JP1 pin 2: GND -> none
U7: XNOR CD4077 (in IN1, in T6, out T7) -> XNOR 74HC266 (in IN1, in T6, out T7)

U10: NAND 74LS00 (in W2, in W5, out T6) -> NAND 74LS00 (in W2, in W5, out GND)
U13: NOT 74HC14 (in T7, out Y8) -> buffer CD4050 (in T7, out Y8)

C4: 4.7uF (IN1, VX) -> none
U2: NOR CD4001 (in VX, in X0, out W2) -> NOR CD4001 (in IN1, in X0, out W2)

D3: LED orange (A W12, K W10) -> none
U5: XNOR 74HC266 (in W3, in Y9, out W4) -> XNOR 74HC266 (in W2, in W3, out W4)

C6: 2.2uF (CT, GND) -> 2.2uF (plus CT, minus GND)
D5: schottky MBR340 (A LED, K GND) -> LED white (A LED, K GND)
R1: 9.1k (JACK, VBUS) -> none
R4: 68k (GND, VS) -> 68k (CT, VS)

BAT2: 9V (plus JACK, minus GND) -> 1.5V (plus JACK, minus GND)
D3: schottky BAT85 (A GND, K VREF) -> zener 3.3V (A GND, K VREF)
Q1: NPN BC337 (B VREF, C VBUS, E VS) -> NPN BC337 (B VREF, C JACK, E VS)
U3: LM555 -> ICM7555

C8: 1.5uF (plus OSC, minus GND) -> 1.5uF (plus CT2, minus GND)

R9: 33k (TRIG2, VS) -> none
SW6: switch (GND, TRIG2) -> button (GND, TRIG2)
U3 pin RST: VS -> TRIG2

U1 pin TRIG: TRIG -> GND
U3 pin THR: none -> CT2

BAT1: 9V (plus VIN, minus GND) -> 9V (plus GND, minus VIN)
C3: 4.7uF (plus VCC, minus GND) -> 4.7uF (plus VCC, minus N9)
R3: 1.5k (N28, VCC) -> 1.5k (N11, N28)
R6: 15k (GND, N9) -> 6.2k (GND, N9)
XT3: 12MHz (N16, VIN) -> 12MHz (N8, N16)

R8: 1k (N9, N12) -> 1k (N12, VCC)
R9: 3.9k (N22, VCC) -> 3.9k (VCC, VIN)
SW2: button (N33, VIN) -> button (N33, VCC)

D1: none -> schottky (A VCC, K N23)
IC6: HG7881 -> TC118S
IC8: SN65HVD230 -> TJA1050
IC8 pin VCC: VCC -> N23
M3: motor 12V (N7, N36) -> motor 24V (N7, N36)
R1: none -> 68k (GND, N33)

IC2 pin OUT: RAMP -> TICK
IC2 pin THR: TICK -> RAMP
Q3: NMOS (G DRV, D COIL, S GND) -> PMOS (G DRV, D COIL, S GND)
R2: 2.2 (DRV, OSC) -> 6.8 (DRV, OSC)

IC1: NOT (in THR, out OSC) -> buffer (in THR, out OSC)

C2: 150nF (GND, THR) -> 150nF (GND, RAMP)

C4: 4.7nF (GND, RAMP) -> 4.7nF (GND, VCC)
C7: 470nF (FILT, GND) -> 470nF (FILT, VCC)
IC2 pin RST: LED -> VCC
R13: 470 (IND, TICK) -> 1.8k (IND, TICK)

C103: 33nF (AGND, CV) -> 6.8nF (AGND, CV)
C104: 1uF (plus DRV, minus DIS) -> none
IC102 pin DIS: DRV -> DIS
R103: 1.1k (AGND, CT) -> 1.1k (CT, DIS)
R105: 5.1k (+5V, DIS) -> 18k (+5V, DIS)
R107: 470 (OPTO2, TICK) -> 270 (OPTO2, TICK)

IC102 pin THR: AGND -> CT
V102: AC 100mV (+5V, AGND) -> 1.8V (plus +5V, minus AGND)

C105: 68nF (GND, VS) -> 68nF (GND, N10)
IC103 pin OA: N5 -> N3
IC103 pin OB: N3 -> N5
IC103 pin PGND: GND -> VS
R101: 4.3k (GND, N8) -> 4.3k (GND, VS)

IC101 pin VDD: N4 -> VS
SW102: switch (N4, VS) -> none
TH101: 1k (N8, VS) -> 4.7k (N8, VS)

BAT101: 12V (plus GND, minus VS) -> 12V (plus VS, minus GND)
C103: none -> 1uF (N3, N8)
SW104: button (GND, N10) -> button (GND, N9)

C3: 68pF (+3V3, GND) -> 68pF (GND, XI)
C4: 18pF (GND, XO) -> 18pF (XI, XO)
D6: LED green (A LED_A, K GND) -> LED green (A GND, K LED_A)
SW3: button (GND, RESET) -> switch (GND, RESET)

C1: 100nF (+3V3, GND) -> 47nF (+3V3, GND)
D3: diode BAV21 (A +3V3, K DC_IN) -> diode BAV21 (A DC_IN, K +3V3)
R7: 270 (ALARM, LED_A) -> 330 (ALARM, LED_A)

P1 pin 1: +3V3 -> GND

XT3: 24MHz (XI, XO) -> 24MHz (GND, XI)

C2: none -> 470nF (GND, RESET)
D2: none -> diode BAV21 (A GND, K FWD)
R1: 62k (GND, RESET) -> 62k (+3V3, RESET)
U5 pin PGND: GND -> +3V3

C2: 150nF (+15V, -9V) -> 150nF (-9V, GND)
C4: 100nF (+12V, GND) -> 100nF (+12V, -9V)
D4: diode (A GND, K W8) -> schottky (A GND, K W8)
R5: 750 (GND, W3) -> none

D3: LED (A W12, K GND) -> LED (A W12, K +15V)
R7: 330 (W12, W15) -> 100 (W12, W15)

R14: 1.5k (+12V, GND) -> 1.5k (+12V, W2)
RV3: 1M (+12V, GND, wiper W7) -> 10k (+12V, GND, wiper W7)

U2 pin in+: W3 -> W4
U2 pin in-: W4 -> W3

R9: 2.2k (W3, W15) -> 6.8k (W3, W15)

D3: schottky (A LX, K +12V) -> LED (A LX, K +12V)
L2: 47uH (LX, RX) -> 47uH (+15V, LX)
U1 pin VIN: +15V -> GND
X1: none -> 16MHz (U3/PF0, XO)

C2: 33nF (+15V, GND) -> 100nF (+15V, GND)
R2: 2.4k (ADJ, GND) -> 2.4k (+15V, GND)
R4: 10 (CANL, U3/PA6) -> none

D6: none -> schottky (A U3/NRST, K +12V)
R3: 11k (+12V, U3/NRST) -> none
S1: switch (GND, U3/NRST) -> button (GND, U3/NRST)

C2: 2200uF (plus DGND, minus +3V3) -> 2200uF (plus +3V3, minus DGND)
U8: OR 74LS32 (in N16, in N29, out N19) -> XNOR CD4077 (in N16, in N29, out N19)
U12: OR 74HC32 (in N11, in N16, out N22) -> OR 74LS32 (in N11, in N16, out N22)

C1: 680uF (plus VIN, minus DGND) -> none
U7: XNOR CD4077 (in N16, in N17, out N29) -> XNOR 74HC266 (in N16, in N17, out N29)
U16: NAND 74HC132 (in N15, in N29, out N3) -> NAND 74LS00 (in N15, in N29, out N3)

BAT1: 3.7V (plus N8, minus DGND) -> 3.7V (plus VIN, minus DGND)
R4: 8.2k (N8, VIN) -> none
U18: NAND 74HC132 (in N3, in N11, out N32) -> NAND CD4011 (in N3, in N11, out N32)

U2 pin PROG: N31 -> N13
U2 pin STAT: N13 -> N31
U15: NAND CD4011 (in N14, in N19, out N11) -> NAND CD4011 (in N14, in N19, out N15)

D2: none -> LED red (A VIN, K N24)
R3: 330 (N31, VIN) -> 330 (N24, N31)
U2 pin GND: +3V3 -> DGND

□ □ □ □ □ □ □

Set down every entry exactly as given.

JP1 pin 2: GND -> none
U7: XNOR CD4077 (in IN1, in T6, out T7) -> XNOR 74HC266 (in IN1, in T6, out T7)

U10: NAND 74LS00 (in W2, in W5, out T6) -> NAND 74LS00 (in W2, in W5, out GND)
U13: NOT 74HC14 (in T7, out Y8) -> buffer CD4050 (in T7, out Y8)

C4: 4.7uF (IN1, VX) -> none
U2: NOR CD4001 (in VX, in X0, out W2) -> NOR CD4001 (in IN1, in X0, out W2)

D3: LED orange (A W12, K W10) -> none
U5: XNOR 74HC266 (in W3, in Y9, out W4) -> XNOR 74HC266 (in W2, in W3, out W4)

C6: 2.2uF (CT, GND) -> 2.2uF (plus CT, minus GND)
D5: schottky MBR340 (A LED, K GND) -> LED white (A LED, K GND)
R1: 9.1k (JACK, VBUS) -> none
R4: 68k (GND, VS) -> 68k (CT, VS)

BAT2: 9V (plus JACK, minus GND) -> 1.5V (plus JACK, minus GND)
D3: schottky BAT85 (A GND, K VREF) -> zener 3.3V (A GND, K VREF)
Q1: NPN BC337 (B VREF, C VBUS, E VS) -> NPN BC337 (B VREF, C JACK, E VS)
U3: LM555 -> ICM7555

C8: 1.5uF (plus OSC, minus GND) -> 1.5uF (plus CT2, minus GND)

R9: 33k (TRIG2, VS) -> none
SW6: switch (GND, TRIG2) -> button (GND, TRIG2)
U3 pin RST: VS -> TRIG2

U1 pin TRIG: TRIG -> GND
U3 pin THR: none -> CT2

BAT1: 9V (plus VIN, minus GND) -> 9V (plus GND, minus VIN)
C3: 4.7uF (plus VCC, minus GND) -> 4.7uF (plus VCC, minus N9)
R3: 1.5k (N28, VCC) -> 1.5k (N11, N28)
R6: 15k (GND, N9) -> 6.2k (GND, N9)
XT3: 12MHz (N16, VIN) -> 12MHz (N8, N16)

R8: 1k (N9, N12) -> 1k (N12, VCC)
R9: 3.9k (N22, VCC) -> 3.9k (VCC, VIN)
SW2: button (N33, VIN) -> button (N33, VCC)

D1: none -> schottky (A VCC, K N23)
IC6: HG7881 -> TC118S
IC8: SN65HVD230 -> TJA1050
IC8 pin VCC: VCC -> N23
M3: motor 12V (N7, N36) -> motor 24V (N7, N36)
R1: none -> 68k (GND, N33)

IC2 pin OUT: RAMP -> TICK
IC2 pin THR: TICK -> RAMP
Q3: NMOS (G DRV, D COIL, S GND) -> PMOS (G DRV, D COIL, S GND)
R2: 2.2 (DRV, OSC) -> 6.8 (DRV, OSC)

IC1: NOT (in THR, out OSC) -> buffer (in THR, out OSC)

C2: 150nF (GND, THR) -> 150nF (GND, RAMP)

C4: 4.7nF (GND, RAMP) -> 4.7nF (GND, VCC)
C7: 470nF (FILT, GND) -> 470nF (FILT, VCC)
IC2 pin RST: LED -> VCC
R13: 470 (IND, TICK) -> 1.8k (IND, TICK)

C103: 33nF (AGND, CV) -> 6.8nF (AGND, CV)
C104: 1uF (plus DRV, minus DIS) -> none
IC102 pin DIS: DRV -> DIS
R103: 1.1k (AGND, CT) -> 1.1k (CT, DIS)
R105: 5.1k (+5V, DIS) -> 18k (+5V, DIS)
R107: 470 (OPTO2, TICK) -> 270 (OPTO2, TICK)

IC102 pin THR: AGND -> CT
V102: AC 100mV (+5V, AGND) -> 1.8V (plus +5V, minus AGND)

C105: 68nF (GND, VS) -> 68nF (GND, N10)
IC103 pin OA: N5 -> N3
IC103 pin OB: N3 -> N5
IC103 pin PGND: GND -> VS
R101: 4.3k (GND, N8) -> 4.3k (GND, VS)

IC101 pin VDD: N4 -> VS
SW102: switch (N4, VS) -> none
TH101: 1k (N8, VS) -> 4.7k (N8, VS)

BAT101: 12V (plus GND, minus VS) -> 12V (plus VS, minus GND)
C103: none -> 1uF (N3, N8)
SW104: button (GND, N10) -> button (GND, N9)

C3: 68pF (+3V3, GND) -> 68pF (GND, XI)
C4: 18pF (GND, XO) -> 18pF (XI, XO)
D6: LED green (A LED_A, K GND) -> LED green (A GND, K LED_A)
SW3: button (GND, RESET) -> switch (GND, RESET)

C1: 100nF (+3V3, GND) -> 47nF (+3V3, GND)
D3: diode BAV21 (A +3V3, K DC_IN) -> diode BAV21 (A DC_IN, K +3V3)
R7: 270 (ALARM, LED_A) -> 330 (ALARM, LED_A)

P1 pin 1: +3V3 -> GND

XT3: 24MHz (XI, XO) -> 24MHz (GND, XI)

C2: none -> 470nF (GND, RESET)
D2: none -> diode BAV21 (A GND, K FWD)
R1: 62k (GND, RESET) -> 62k (+3V3, RESET)
U5 pin PGND: GND -> +3V3

C2: 150nF (+15V, -9V) -> 150nF (-9V, GND)
C4: 100nF (+12V, GND) -> 100nF (+12V, -9V)
D4: diode (A GND, K W8) -> schottky (A GND, K W8)
R5: 750 (GND, W3) -> none

D3: LED (A W12, K GND) -> LED (A W12, K +15V)
R7: 330 (W12, W15) -> 100 (W12, W15)

R14: 1.5k (+12V, GND) -> 1.5k (+12V, W2)
RV3: 1M (+12V, GND, wiper W7) -> 10k (+12V, GND, wiper W7)

U2 pin in+: W3 -> W4
U2 pin in-: W4 -> W3

R9: 2.2k (W3, W15) -> 6.8k (W3, W15)

D3: schottky (A LX, K +12V) -> LED (A LX, K +12V)
L2: 47uH (LX, RX) -> 47uH (+15V, LX)
U1 pin VIN: +15V -> GND
X1: none -> 16MHz (U3/PF0, XO)

C2: 33nF (+15V, GND) -> 100nF (+15V, GND)
R2: 2.4k (ADJ, GND) -> 2.4k (+15V, GND)
R4: 10 (CANL, U3/PA6) -> none

D6: none -> schottky (A U3/NRST, K +12V)
R3: 11k (+12V, U3/NRST) -> none
S1: switch (GND, U3/NRST) -> button (GND, U3/NRST)

C2: 2200uF (plus DGND, minus +3V3) -> 2200uF (plus +3V3, minus DGND)
U8: OR 74LS32 (in N16, in N29, out N19) -> XNOR CD4077 (in N16, in N29, out N19)
U12: OR 74HC32 (in N11, in N16, out N22) -> OR 74LS32 (in N11, in N16, out N22)

C1: 680uF (plus VIN, minus DGND) -> none
U7: XNOR CD4077 (in N16, in N17, out N29) -> XNOR 74HC266 (in N16, in N17, out N29)
U16: NAND 74HC132 (in N15, in N29, out N3) -> NAND 74LS00 (in N15, in N29, out N3)

BAT1: 3.7V (plus N8, minus DGND) -> 3.7V (plus VIN, minus DGND)
R4: 8.2k (N8, VIN) -> none
U18: NAND 74HC132 (in N3, in N11, out N32) -> NAND CD4011 (in N3, in N11, out N32)

U2 pin PROG: N31 -> N13
U2 pin STAT: N13 -> N31
U15: NAND CD4011 (in N14, in N19, out N11) -> NAND CD4011 (in N14, in N19, out N15)

D2: none -> LED red (A VIN, K N24)
R3: 330 (N31, VIN) -> 330 (N24, N31)
U2 pin GND: +3V3 -> DGND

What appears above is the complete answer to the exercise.